─── DATA FOR ANALYSIS

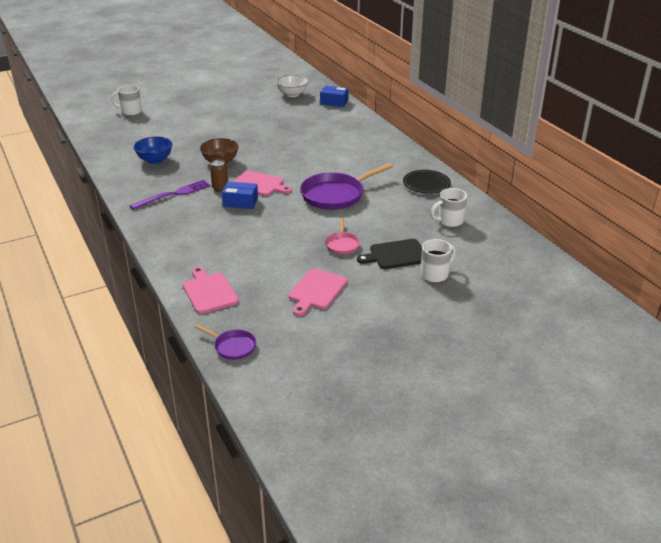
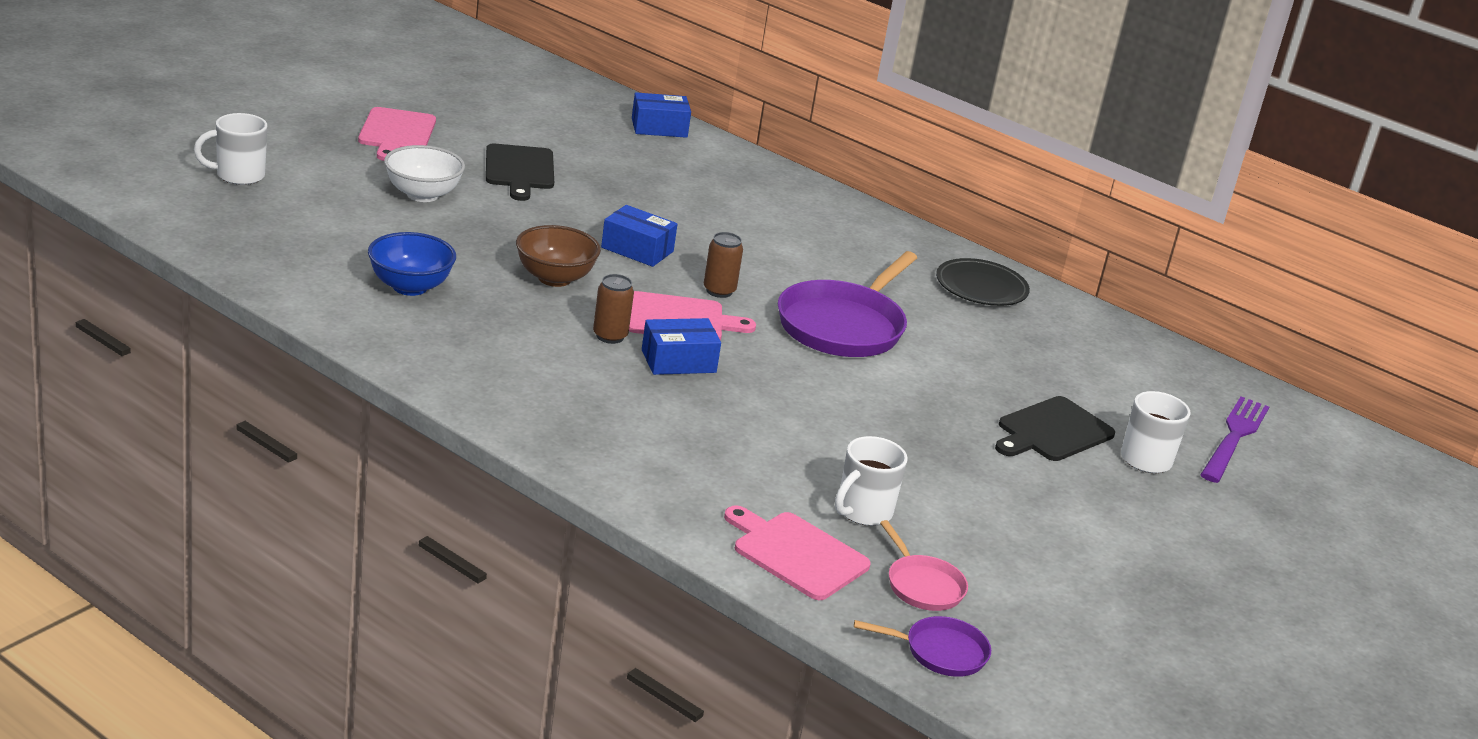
camera: 30 degrees left, 5 degrees down
(174, 194) = (527, 359): purple fork -> purple fork (1234, 437)
(251, 116) = (519, 170): none -> black cutting board
(270, 153) = (637, 249): none -> blue box
(290, 174) = (719, 291): none -> brown can
(292, 94) = (559, 114): white bowl -> white bowl (422, 195)
(316, 291) = (984, 520): pink cutting board -> pink cutting board (396, 133)
(342, 244) = (945, 424): pink pan -> pink pan (922, 585)
(449, 221) = (1082, 355): white mug -> white mug (862, 512)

──────

> _HOW TO COMPLETE THIS TASK_
Everything from the line with "(251, 116) = (519, 170): none" through the last line of the data is to be retyped verbatim, with no other text.

> _RESULT OF THE TASK_
(251, 116) = (519, 170): none -> black cutting board
(270, 153) = (637, 249): none -> blue box
(290, 174) = (719, 291): none -> brown can
(292, 94) = (559, 114): white bowl -> white bowl (422, 195)
(316, 291) = (984, 520): pink cutting board -> pink cutting board (396, 133)
(342, 244) = (945, 424): pink pan -> pink pan (922, 585)
(449, 221) = (1082, 355): white mug -> white mug (862, 512)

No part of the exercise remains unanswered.